▶ Before-and-after object lists
• • •

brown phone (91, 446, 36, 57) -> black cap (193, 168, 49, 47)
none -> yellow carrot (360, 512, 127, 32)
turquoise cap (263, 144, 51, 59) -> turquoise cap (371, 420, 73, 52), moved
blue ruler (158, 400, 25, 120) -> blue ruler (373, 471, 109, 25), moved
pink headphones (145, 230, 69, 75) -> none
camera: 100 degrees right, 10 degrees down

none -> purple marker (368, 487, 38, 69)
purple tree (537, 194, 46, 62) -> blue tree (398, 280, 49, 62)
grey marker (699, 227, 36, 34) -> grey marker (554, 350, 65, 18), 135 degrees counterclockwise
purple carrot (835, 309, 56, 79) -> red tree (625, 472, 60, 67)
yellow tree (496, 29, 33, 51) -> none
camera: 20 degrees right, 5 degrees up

• • •

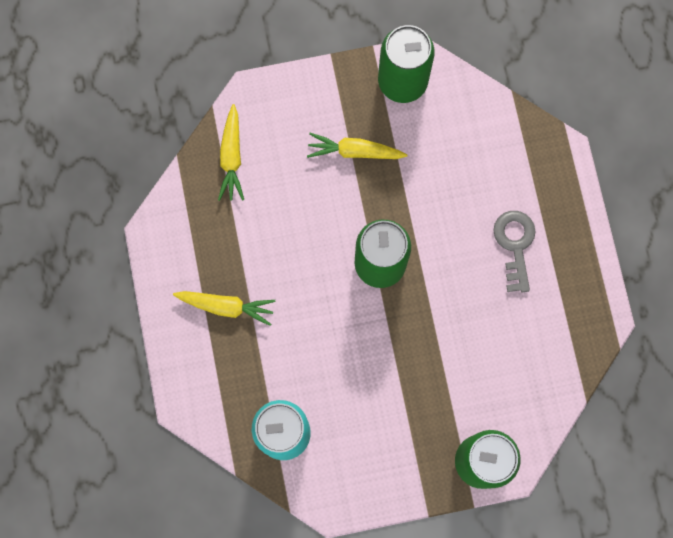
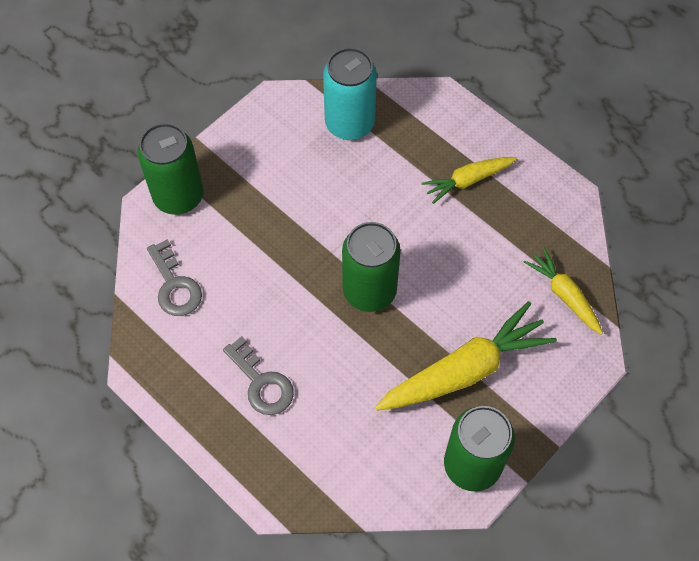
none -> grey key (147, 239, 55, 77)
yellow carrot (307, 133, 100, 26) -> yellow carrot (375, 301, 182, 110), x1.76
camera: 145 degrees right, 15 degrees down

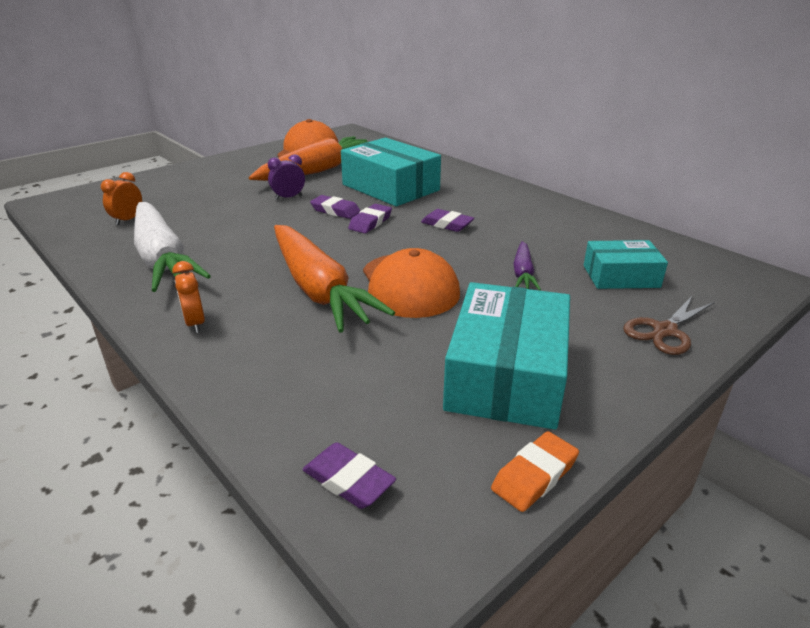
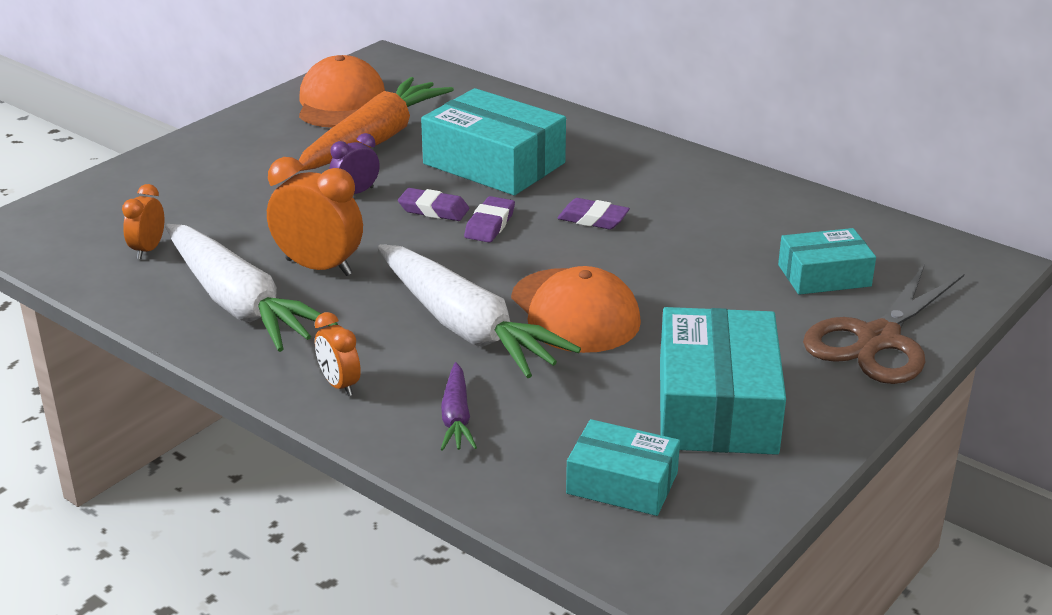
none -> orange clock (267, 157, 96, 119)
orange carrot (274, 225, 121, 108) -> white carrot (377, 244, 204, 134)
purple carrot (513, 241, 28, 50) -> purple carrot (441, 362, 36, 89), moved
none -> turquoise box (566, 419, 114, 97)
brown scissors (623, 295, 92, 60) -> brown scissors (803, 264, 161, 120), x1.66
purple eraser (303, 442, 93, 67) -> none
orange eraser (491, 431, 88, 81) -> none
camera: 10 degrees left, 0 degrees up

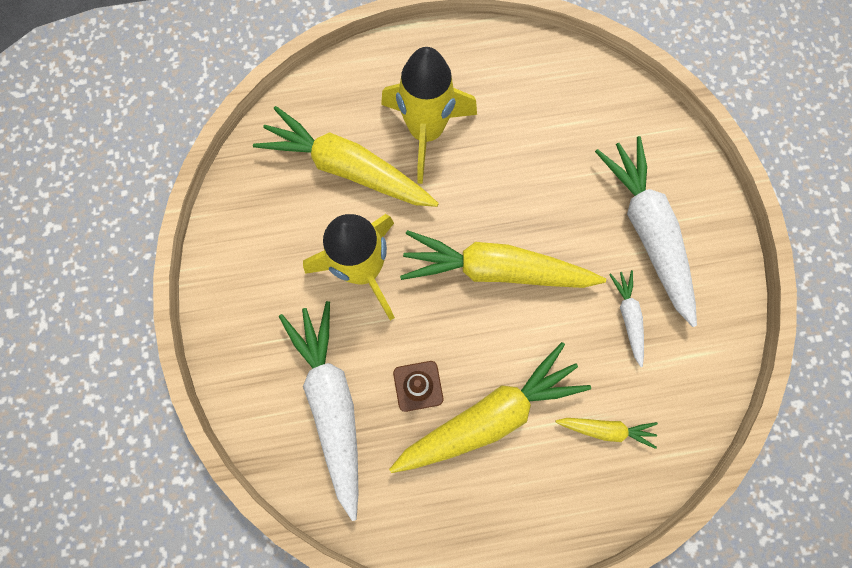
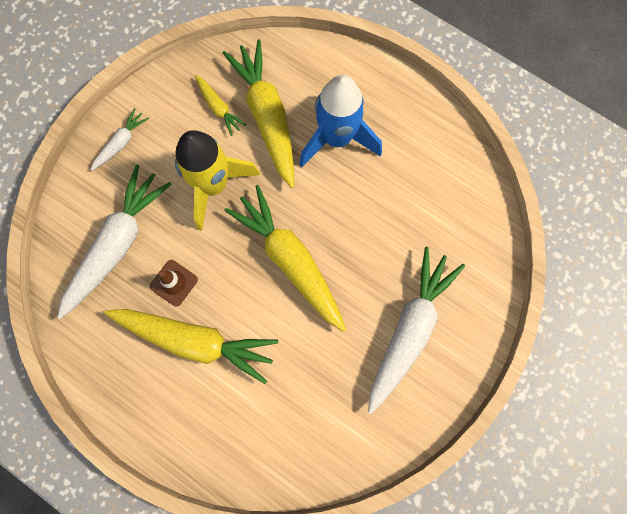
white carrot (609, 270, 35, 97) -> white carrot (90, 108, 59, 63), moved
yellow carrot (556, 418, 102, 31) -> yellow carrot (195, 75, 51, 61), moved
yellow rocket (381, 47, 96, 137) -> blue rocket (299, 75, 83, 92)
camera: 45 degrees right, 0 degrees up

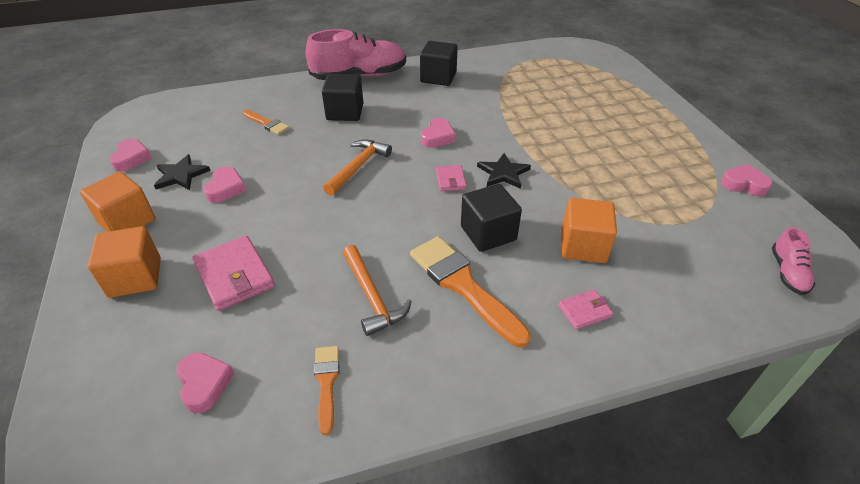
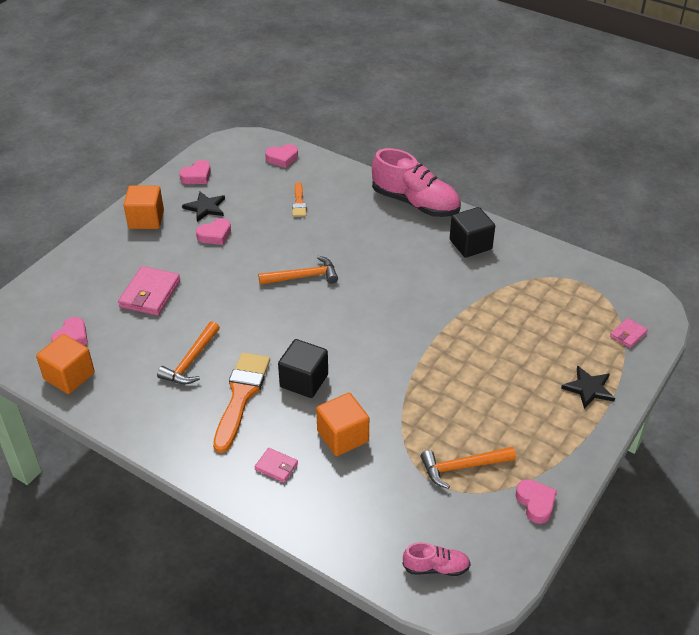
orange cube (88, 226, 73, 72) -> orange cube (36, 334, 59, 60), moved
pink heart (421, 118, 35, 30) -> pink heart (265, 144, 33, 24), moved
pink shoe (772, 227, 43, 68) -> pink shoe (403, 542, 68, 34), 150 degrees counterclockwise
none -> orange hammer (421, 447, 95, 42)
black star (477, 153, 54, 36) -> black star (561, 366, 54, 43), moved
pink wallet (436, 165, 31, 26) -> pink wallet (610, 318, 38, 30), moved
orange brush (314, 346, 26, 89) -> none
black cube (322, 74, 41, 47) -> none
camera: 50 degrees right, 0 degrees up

• • •

▶ TASK DETAILS
All that belongs in the answer is the run of lines above from the line containing "brown phone (91, 446, 36, 57)" through the line containing "pink headphones (145, 230, 69, 75) -> none", exactly as written.

▶ COMPLETED TASK
brown phone (91, 446, 36, 57) -> black cap (193, 168, 49, 47)
none -> yellow carrot (360, 512, 127, 32)
turquoise cap (263, 144, 51, 59) -> turquoise cap (371, 420, 73, 52), moved
blue ruler (158, 400, 25, 120) -> blue ruler (373, 471, 109, 25), moved
pink headphones (145, 230, 69, 75) -> none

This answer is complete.